---- Material provided

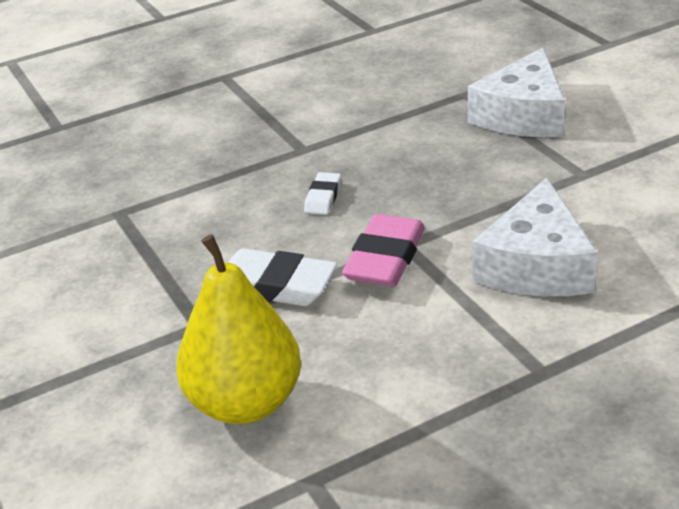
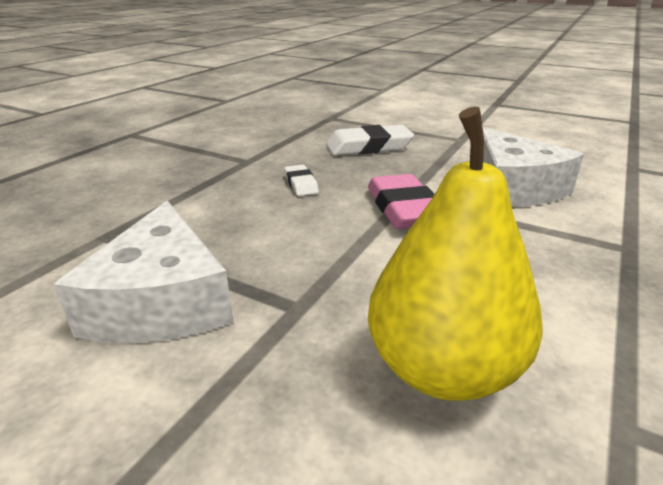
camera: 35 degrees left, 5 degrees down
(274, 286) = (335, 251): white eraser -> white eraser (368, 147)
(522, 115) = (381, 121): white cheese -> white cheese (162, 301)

--------
---- Material provided

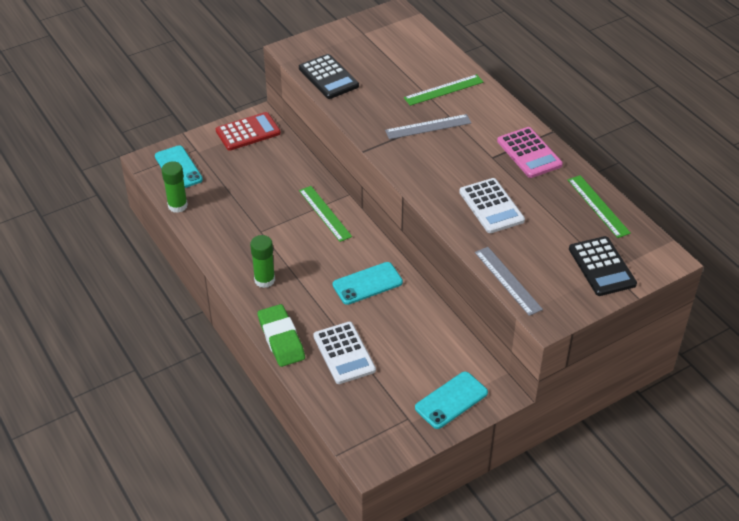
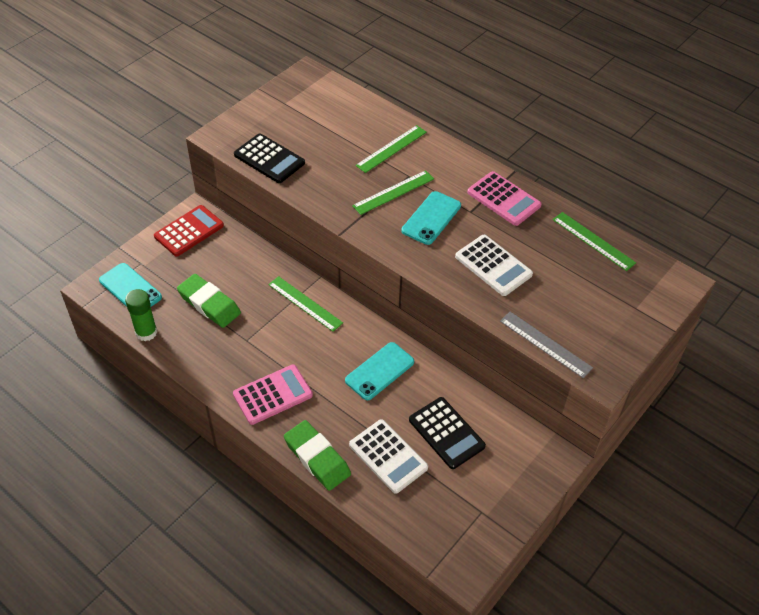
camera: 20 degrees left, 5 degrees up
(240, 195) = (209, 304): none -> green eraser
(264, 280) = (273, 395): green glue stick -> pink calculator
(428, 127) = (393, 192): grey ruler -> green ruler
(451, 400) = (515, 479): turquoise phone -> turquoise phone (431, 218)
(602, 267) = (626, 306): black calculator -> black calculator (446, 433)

--------
---- Material provided

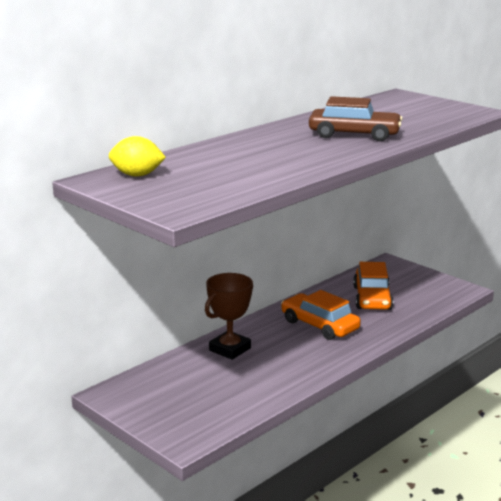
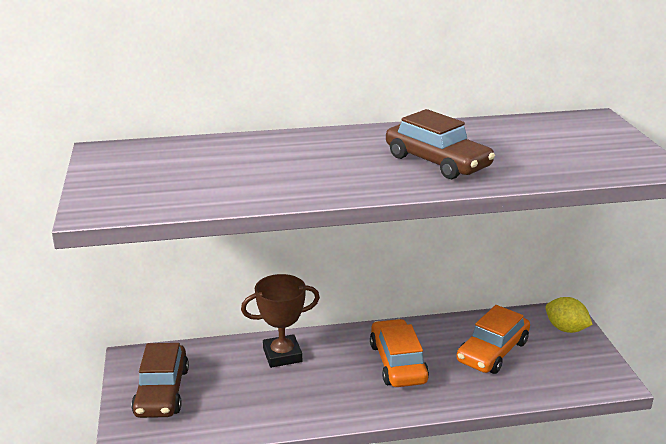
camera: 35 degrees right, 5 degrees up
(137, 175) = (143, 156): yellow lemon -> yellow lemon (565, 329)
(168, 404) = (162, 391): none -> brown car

--------

Task directions:
Search the records for the string "white" and report each line that has it.

The completed task:
(274, 286) = (335, 251): white eraser -> white eraser (368, 147)
(522, 115) = (381, 121): white cheese -> white cheese (162, 301)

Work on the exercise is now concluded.